- _Your task_
Copy the data exactly; pictures stay out of the copy.

- _Provided data_
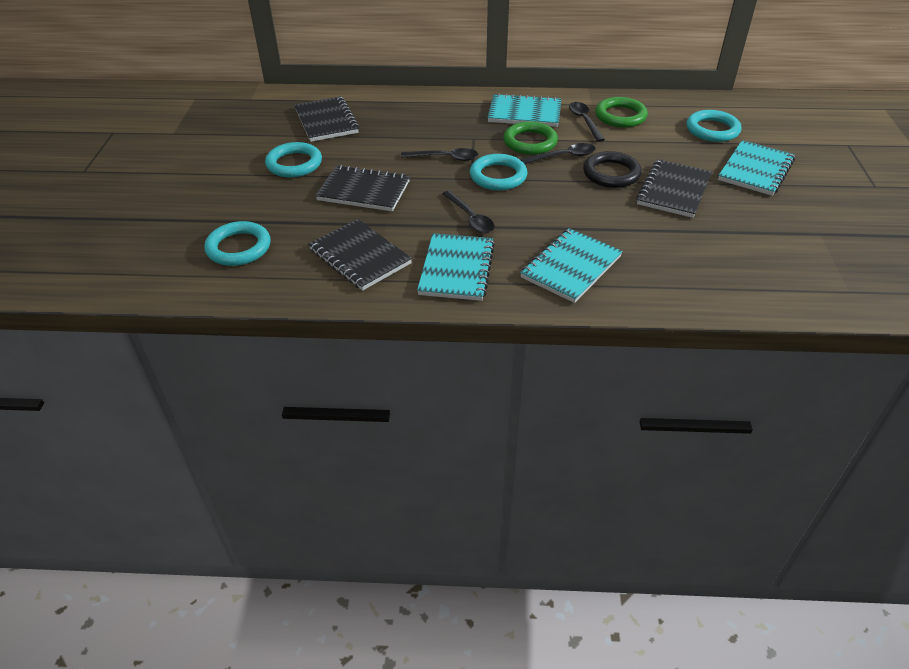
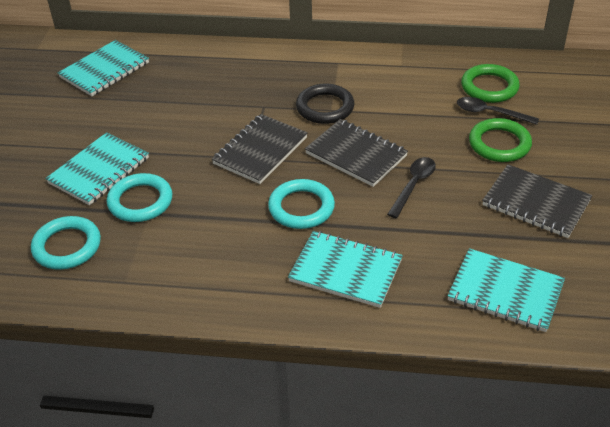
black notebook: 4 -> 3
black spoon: 4 -> 2
turquoise ring: 4 -> 3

- _Final answer_
black notebook: 4 -> 3
black spoon: 4 -> 2
turquoise ring: 4 -> 3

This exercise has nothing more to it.